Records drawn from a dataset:
= = = = = = =
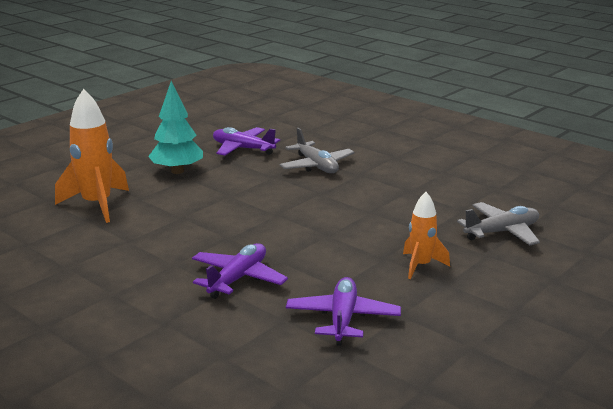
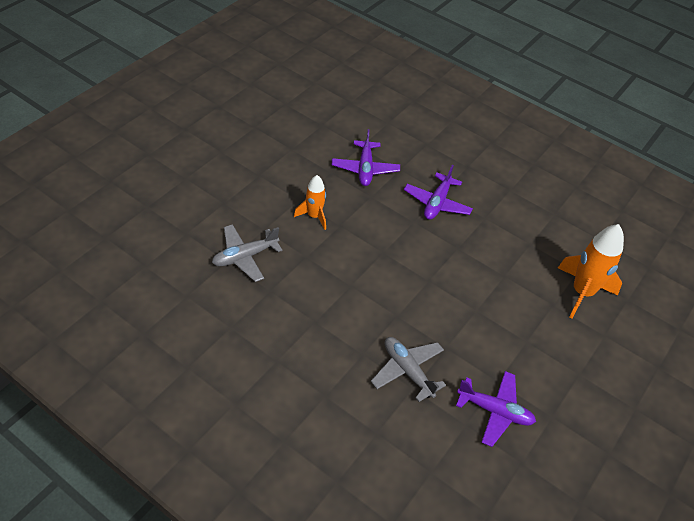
camera: 170 degrees right, 25 degrees up
(177, 171) = (542, 356): turquoise tree -> none

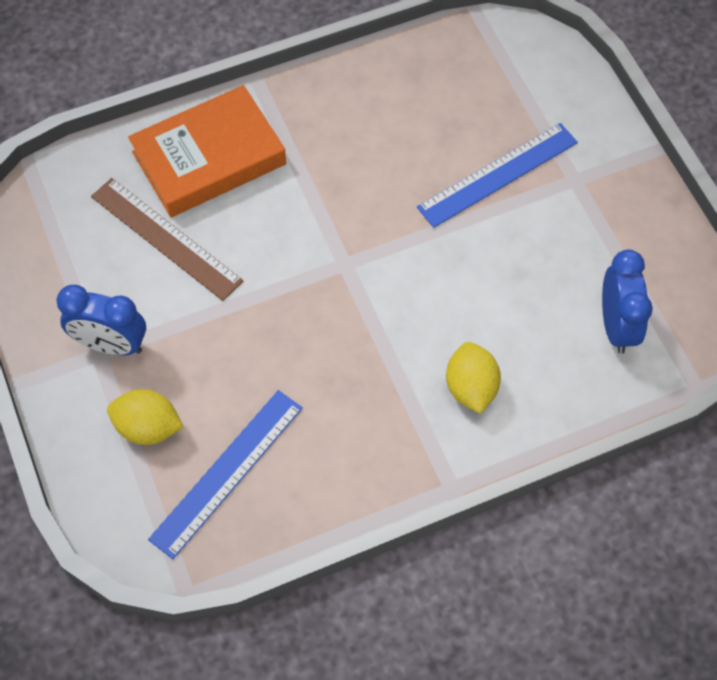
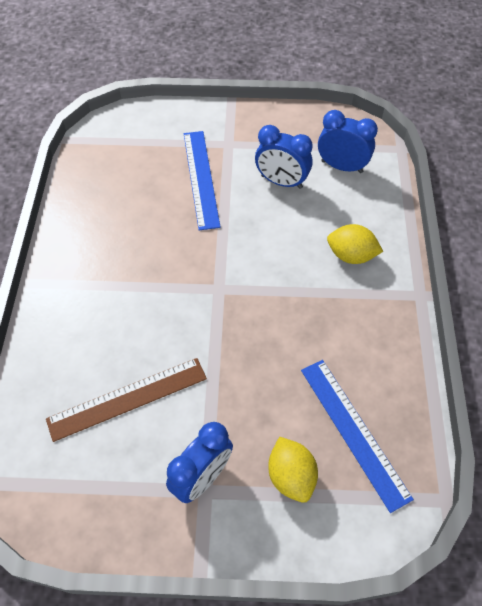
camera: 65 degrees left, 5 degrees down
(148, 427) = (291, 476): yellow lemon -> yellow lemon turned 60 degrees counterclockwise
(209, 158) = (74, 340): orange book -> none
(546, 265) = (281, 182): none -> blue clock

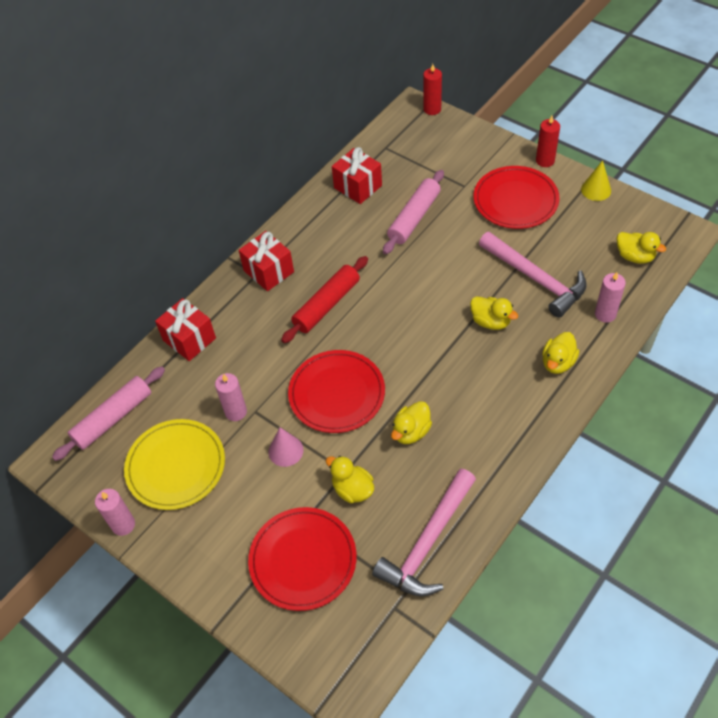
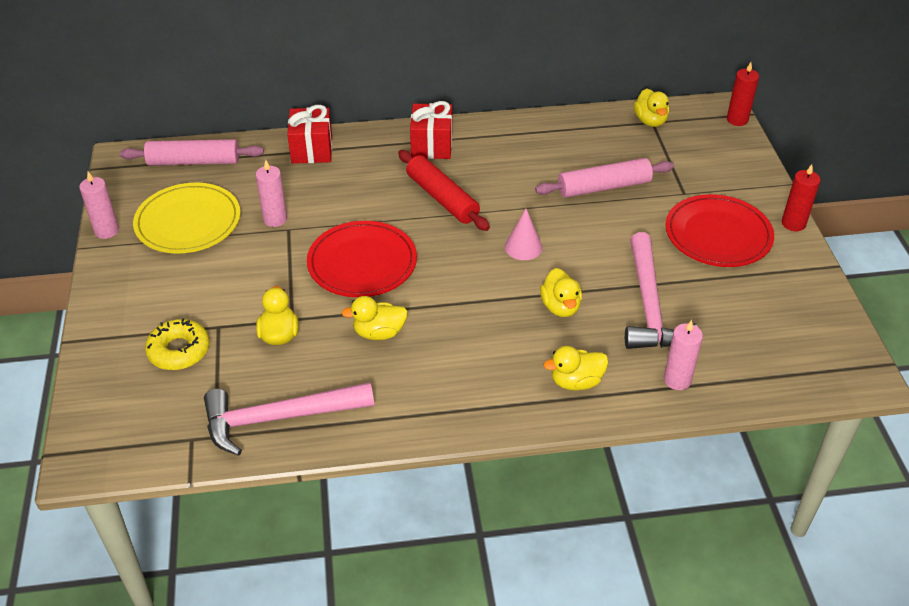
camera: 40 degrees right, 10 degrees down
(285, 451) = (271, 271): pink cone -> pink cone (523, 247)
(303, 560) = (179, 351): red plate -> yellow donut
(326, 305) = (442, 198): red rolling pin -> red rolling pin turned 60 degrees clockwise
(358, 187) = (587, 134): red gift -> none
(596, 190) = (814, 279): yellow cone -> none
(634, 256) = (776, 357): yellow duck -> yellow duck (650, 121)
= = = = = = =
Return every line from the records above that holds the word "turned".

(148, 427) = (291, 476): yellow lemon -> yellow lemon turned 60 degrees counterclockwise
(326, 305) = (442, 198): red rolling pin -> red rolling pin turned 60 degrees clockwise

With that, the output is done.